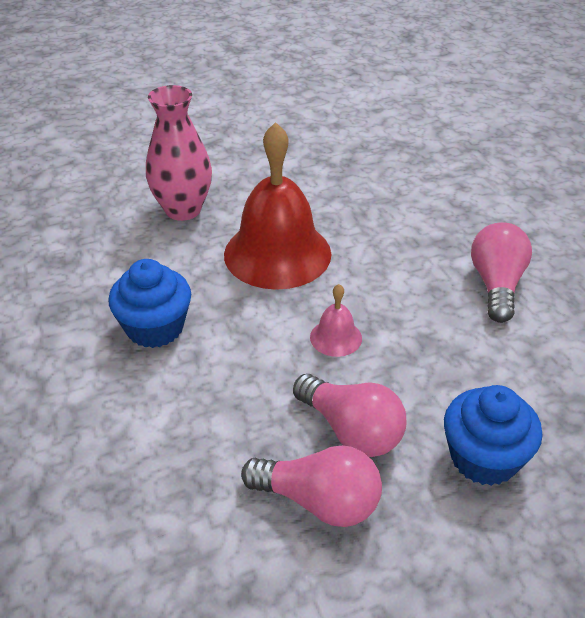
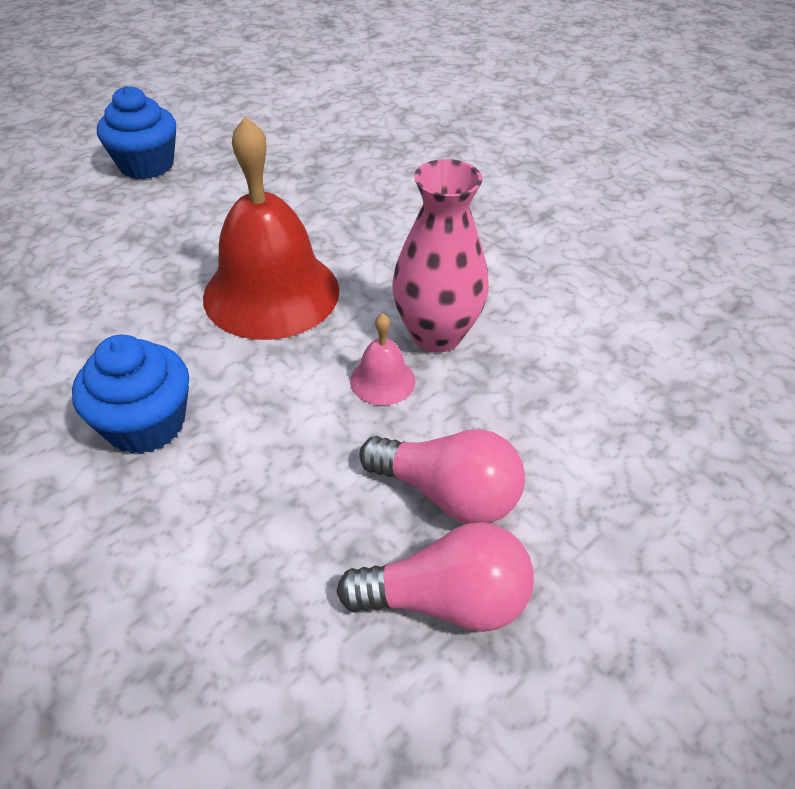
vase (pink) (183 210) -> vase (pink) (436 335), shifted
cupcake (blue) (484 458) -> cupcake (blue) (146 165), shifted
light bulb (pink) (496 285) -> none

WHAT THE TASK REQUIRES: Give back the listing exactly, with the pictures removed.

RESULT OF THE TASK:
vase (pink) (183 210) -> vase (pink) (436 335), shifted
cupcake (blue) (484 458) -> cupcake (blue) (146 165), shifted
light bulb (pink) (496 285) -> none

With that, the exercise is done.